* [WRITTEN INSTRUCTION] Display every line of the records below that contains the word "Sassofono".
:::
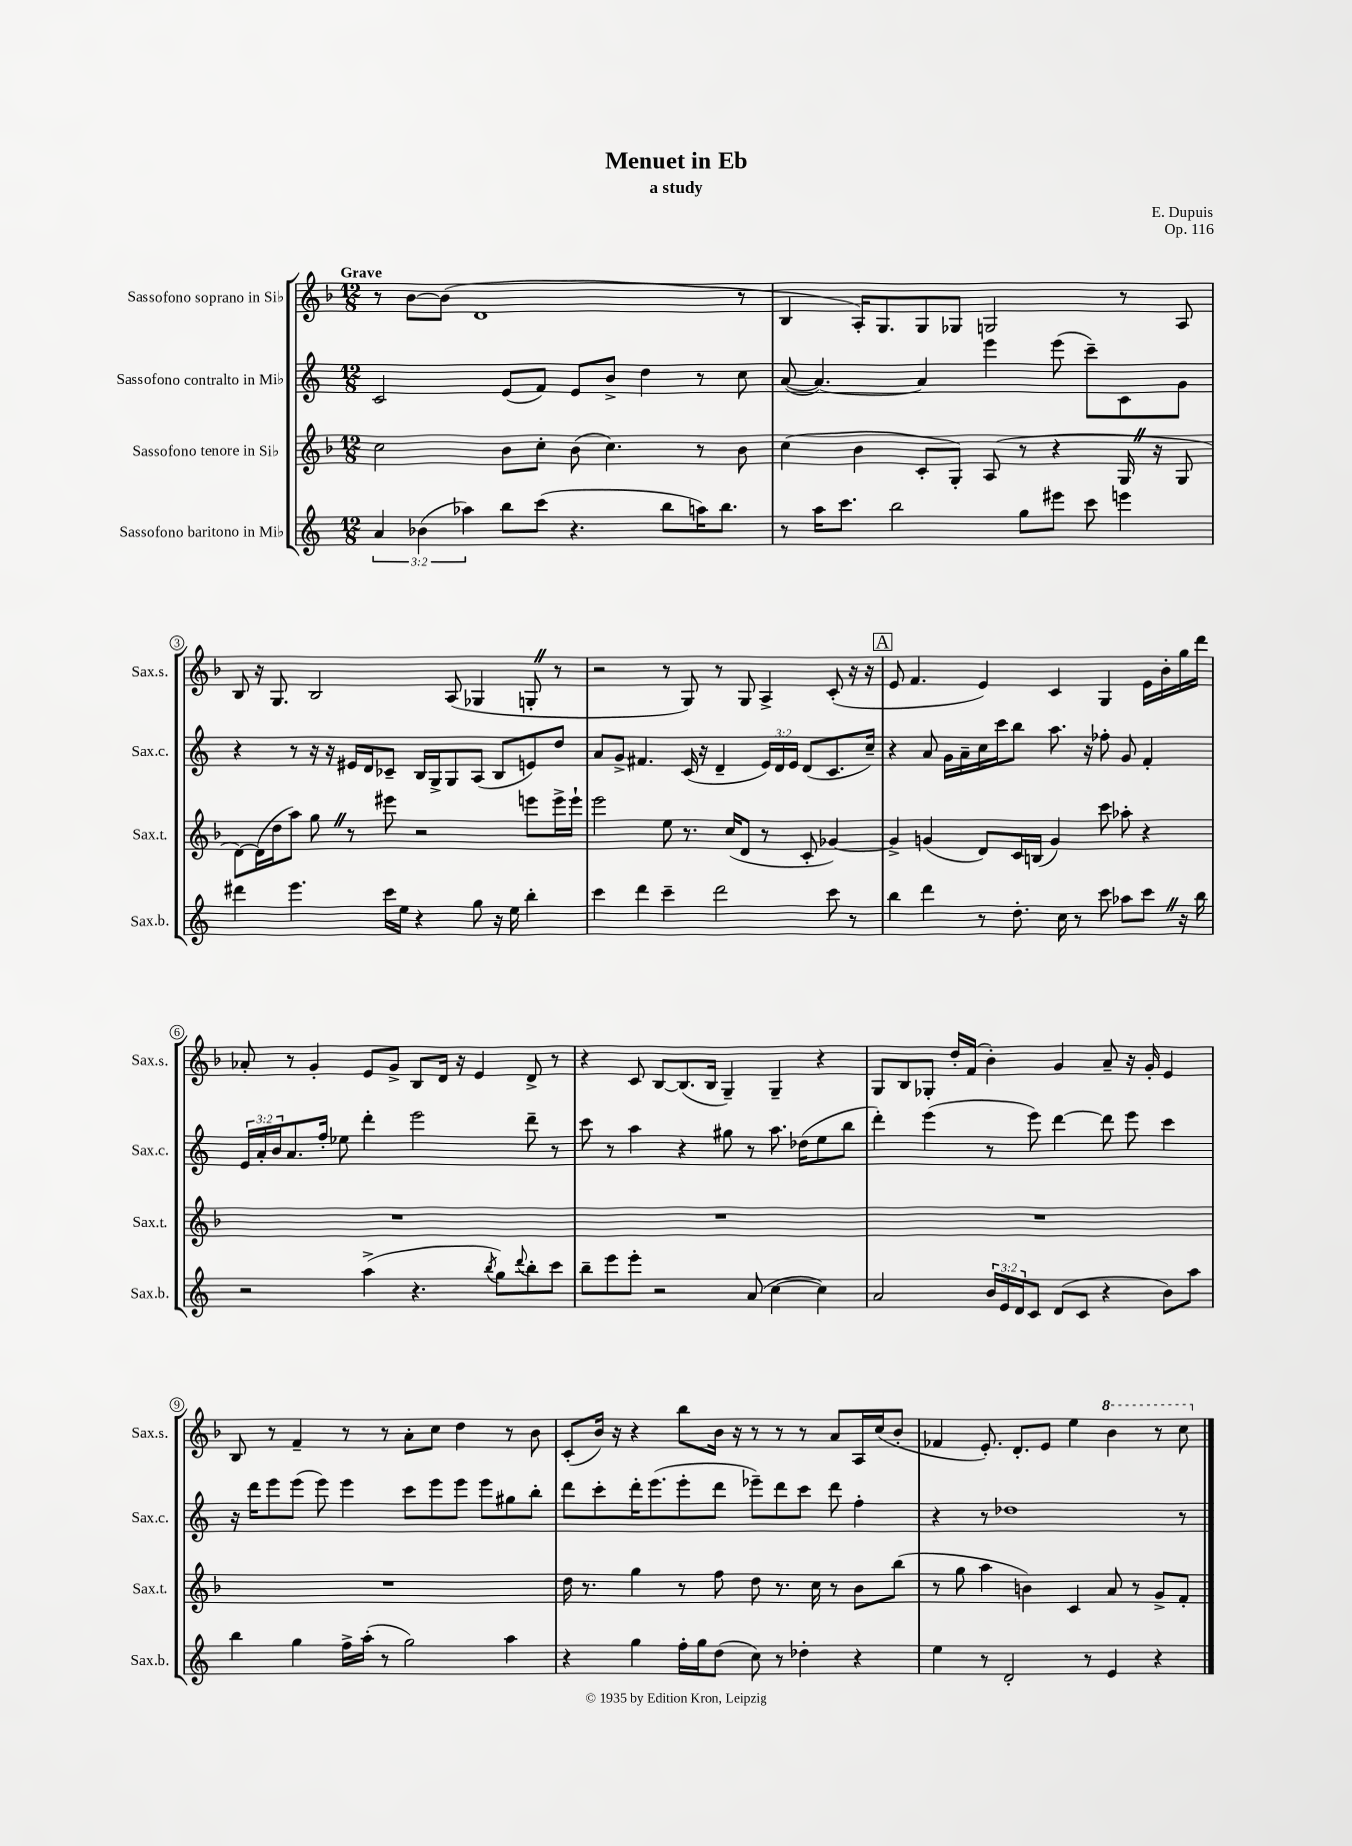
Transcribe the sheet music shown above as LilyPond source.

\header { title = "Menuet in Eb" composer = "E. Dupuis" subtitle = "a study" opus = "Op. 116" }
<<
\new StaffGroup <<
\new Staff = "s0" \with { instrumentName = "Sassofono soprano in Sib" shortInstrumentName = "Sax.s." } {
    \clef treble \key f \major \numericTimeSignature \time 12/8 \tempo "Grave"
    r8 bes'8~ bes'8( d'1 r8 |
    bes4 a16-.) g8. g8 ges8 g2 r8 a8 |
    bes8 r16 g8. bes2 a8( ges4 g8-. \once \override BreathingSign.text = \markup { \musicglyph "scripts.caesura.straight" } \breathe r8 |
    r2 r8 g8) r8 g8 a4-> c'8-.( r16 r16 |
    \mark \markup { \box "A" } e'8 f'4. e'4) c'4 g4 e'16 bes'16-. g''16 d'''16 |
    aes'8-. r8 g'4-. e'8 g'8-> bes8 d'16 r16 e'4 d'8-> r8 |
    r4 c'8 bes8~ bes8.( bes16 g4--) g4-- r4 |
    g8 bes8 ges8-. d''16-. f'16( bes'4-.) g'4 a'8-- r16 g'16-. e'4 |
    bes8 r8 f'4-- r8 r8 a'8-. c''8 d''4 r8 bes'8 |
    c'8-.( bes'16) r16 r4 bes''8 bes'16 r16 r8 r8 r8 a'8 a16 c''16( bes'8-. |
    fes'4 e'8.-.) d'8.-. e'8 e''4 \ottava #1 bes''4 r8 c'''8 \ottava #0 \bar "|." |
}
\new Staff = "s1" \with { instrumentName = "Sassofono contralto in Mib" shortInstrumentName = "Sax.c." } {
    \clef treble \key c \major \numericTimeSignature \time 12/8 \override Staff.TupletNumber.text = #tuplet-number::calc-fraction-text
    c'2 e'8( f'8) e'8 b'8-> d''4 r8 c''8 |
    a'8~( a'4.~) a'4 e'''4 e'''8( c'''8--) c'8 g'8 |
    r4 r8 r16 r16 eis'16 d'16 ces'8-- b16 g16-> g8 a8( b8 e'8) d''8 |
    a'8 g'8-> fis'4. c'16( r16 d'4-- \tuplet 3/2 { e'16) d'16 e'16 } d'8( c'8. c''16--) |
    \mark \markup { \box "A" } r4 a'8 g'16 a'16-- c''16 c'''16 b''8 a''8. r16 fes''8-. g'8 f'4-. |
    \tuplet 3/2 { e'16 a'16-. b'16 } a'8. f''16-. ees''8 d'''4-. e'''2 d'''8-- r8 |
    c'''8 r8 a''4 r4 gis''8 r8 a''8. des''16( e''8 b''8 |
    d'''4-.) e'''4( r8 e'''8) d'''4~ d'''8 e'''8 c'''4 |
    r16 d'''16 e'''8 e'''8( e'''8) e'''4 c'''8 e'''8 e'''8 e'''8 gis''8 b''8-. |
    d'''8 c'''8-. d'''16-. e'''8.( e'''8-. d'''8 ees'''8--) d'''8 c'''8 d'''8 f''4-. |
    r4 r8 des''1 r8 \bar "|." |
}
\new Staff = "s2" \with { instrumentName = "Sassofono tenore in Sib" shortInstrumentName = "Sax.t." } {
    \clef treble \key f \major \numericTimeSignature \time 12/8
    c''2 bes'8 c''8-. bes'8( c''4.) r8 bes'8 |
    c''4( bes'4 c'8-. g8-.) a8( r8 r4 g16 \once \override BreathingSign.text = \markup { \musicglyph "scripts.caesura.straight" } \breathe r16 g8 |
    d'8~) d'16( d''16 a''8) g''8 \once \override BreathingSign.text = \markup { \musicglyph "scripts.caesura.straight" } \breathe r8 eis'''8 r2 e'''8 e'''16-> e'''16-! |
    e'''2 e''8 r8. c''16( d'8 r8 c'8-. ges'4~) |
    \mark \markup { \box "A" } ges'4-> g'4( d'8) c'16 b16( g'4) c'''8 aes''8-. r4 |
    R1. |
    R1. |
    R1. |
    R1. |
    d''16 r8. g''4 r8 f''8 d''8 r8. c''16 r8 bes'8 bes''8( |
    r8 g''8 a''4 b'4) c'4 a'8 r8 g'8-> f'8-. \bar "|." |
}
\new Staff = "s3" \with { instrumentName = "Sassofono baritono in Mib" shortInstrumentName = "Sax.b." } {
    \clef treble \key c \major \numericTimeSignature \time 12/8 \override Staff.TupletNumber.text = #tuplet-number::calc-fraction-text
    \tuplet 3/2 { a'4 bes'4( aes''4) } b''8 c'''8( r4. b''8 a''16) b''8. |
    r8 a''16 c'''8. b''2 g''8 eis'''8 c'''8 e'''4 |
    dis'''4 e'''4. c'''16 e''16 r4 g''8 r16 e''16 b''4-. |
    c'''4 d'''4 c'''4-- d'''2 c'''8 r8 |
    \mark \markup { \box "A" } b''4 d'''4 r8 d''8.-. c''16 r8 c'''8 aes''8 c'''8 \once \override BreathingSign.text = \markup { \musicglyph "scripts.caesura.straight" } \breathe r16 b''16 |
    r2 a''4->( r4. \acciaccatura { b''8 } g''8) \appoggiatura { d'''8 } b''8-. c'''8 |
    b''8-- e'''8 e'''8-. r2 a'8( c''4~ c''4) |
    a'2 \tuplet 3/2 { b'16 e'16 d'16 } c'8 d'8( c'8 r4 b'8) a''8 |
    b''4 g''4 f''16-> a''16-.( r8 g''2) a''4 |
    r4 g''4 f''16-. g''16 d''8( c''8) r8 des''4-. r4 |
    e''4 r8 d'2-. r8 e'4 r4 \bar "|." |
}
>>
>>
\layout { \context { \Score \override BarNumber.stencil = #(make-stencil-circler 0.1 0.3 ly:text-interface::print) } }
:::
* [SOLUTION TO THIS EXERCISE]
\new Staff = "s0" \with { instrumentName = "Sassofono soprano in Sib" shortInstrumentName = "Sax.s." } {
\new Staff = "s1" \with { instrumentName = "Sassofono contralto in Mib" shortInstrumentName = "Sax.c." } {
\new Staff = "s2" \with { instrumentName = "Sassofono tenore in Sib" shortInstrumentName = "Sax.t." } {
\new Staff = "s3" \with { instrumentName = "Sassofono baritono in Mib" shortInstrumentName = "Sax.b." } {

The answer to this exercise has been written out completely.